-- Records to use follows --

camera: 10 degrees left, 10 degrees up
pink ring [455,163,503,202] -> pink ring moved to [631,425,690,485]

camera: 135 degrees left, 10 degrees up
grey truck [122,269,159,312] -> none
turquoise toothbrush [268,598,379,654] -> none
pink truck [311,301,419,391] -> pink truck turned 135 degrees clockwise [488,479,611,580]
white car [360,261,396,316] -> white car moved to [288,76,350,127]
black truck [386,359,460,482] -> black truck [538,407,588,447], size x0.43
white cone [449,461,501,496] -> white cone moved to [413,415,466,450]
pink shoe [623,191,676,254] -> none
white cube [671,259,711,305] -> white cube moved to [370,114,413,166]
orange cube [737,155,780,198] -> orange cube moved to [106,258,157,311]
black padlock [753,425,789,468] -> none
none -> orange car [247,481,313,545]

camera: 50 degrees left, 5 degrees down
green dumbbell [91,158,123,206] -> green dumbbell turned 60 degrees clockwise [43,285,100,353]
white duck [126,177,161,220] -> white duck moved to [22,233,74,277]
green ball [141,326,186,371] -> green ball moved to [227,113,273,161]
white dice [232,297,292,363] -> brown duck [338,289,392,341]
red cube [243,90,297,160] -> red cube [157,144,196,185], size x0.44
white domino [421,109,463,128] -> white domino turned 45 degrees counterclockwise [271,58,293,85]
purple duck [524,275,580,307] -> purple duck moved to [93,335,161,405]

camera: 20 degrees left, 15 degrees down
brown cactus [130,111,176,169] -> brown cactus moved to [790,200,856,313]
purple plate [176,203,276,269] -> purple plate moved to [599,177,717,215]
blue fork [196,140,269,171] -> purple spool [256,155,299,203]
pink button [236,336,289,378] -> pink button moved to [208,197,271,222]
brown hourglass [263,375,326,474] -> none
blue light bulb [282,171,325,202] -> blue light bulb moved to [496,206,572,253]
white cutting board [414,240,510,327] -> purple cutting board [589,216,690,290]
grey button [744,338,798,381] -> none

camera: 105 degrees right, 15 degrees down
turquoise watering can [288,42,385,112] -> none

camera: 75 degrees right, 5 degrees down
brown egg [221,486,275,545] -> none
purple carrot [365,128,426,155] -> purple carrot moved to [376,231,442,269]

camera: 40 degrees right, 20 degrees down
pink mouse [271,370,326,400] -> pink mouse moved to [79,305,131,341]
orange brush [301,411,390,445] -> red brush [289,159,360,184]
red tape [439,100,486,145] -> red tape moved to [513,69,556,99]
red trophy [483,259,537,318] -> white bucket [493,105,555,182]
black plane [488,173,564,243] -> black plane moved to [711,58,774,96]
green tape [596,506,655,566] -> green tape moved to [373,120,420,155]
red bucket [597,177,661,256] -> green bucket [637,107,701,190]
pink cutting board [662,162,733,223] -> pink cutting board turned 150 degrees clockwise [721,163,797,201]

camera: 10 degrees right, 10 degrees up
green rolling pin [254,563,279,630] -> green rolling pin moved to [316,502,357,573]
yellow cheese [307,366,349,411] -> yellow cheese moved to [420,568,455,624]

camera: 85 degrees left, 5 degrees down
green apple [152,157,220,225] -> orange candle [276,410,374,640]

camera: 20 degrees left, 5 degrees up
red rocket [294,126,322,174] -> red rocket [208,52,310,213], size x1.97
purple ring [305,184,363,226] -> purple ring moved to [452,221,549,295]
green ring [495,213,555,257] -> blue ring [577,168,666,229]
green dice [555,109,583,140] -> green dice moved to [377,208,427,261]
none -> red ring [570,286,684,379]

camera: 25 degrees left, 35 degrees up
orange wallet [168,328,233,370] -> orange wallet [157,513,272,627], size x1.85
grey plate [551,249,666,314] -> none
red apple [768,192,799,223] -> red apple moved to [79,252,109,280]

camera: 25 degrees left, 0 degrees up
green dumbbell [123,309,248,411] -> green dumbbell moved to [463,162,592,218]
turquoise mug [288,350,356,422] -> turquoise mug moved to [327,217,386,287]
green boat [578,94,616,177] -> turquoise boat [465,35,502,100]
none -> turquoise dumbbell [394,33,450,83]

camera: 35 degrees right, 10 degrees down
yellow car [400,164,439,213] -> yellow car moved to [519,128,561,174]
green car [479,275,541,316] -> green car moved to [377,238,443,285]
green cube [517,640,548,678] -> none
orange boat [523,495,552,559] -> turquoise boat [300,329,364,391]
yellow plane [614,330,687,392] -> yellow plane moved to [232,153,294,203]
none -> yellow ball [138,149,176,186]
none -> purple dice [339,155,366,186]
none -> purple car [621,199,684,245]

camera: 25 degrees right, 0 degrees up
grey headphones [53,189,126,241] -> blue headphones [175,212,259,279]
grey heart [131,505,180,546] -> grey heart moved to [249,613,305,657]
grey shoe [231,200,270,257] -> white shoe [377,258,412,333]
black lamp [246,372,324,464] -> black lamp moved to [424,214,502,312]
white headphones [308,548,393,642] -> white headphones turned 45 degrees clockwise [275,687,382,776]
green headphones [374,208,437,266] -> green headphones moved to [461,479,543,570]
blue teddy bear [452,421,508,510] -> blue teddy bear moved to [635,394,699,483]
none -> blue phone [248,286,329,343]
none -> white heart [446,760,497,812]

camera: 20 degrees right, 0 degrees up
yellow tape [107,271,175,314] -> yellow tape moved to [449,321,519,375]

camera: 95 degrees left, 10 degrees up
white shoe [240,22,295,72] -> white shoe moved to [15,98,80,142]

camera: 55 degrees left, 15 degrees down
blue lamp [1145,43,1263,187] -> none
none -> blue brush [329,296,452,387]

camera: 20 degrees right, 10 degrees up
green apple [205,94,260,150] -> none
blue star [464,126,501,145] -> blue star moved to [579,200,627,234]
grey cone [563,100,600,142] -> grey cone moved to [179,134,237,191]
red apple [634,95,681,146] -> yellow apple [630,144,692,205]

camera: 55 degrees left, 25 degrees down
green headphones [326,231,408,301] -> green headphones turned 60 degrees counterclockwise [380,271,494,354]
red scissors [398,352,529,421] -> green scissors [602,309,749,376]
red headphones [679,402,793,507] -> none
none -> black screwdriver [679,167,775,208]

-- Records to use concluded --

About this task: Provide only the number of lines within the material that contain the string "plane".

Exercise answer: 2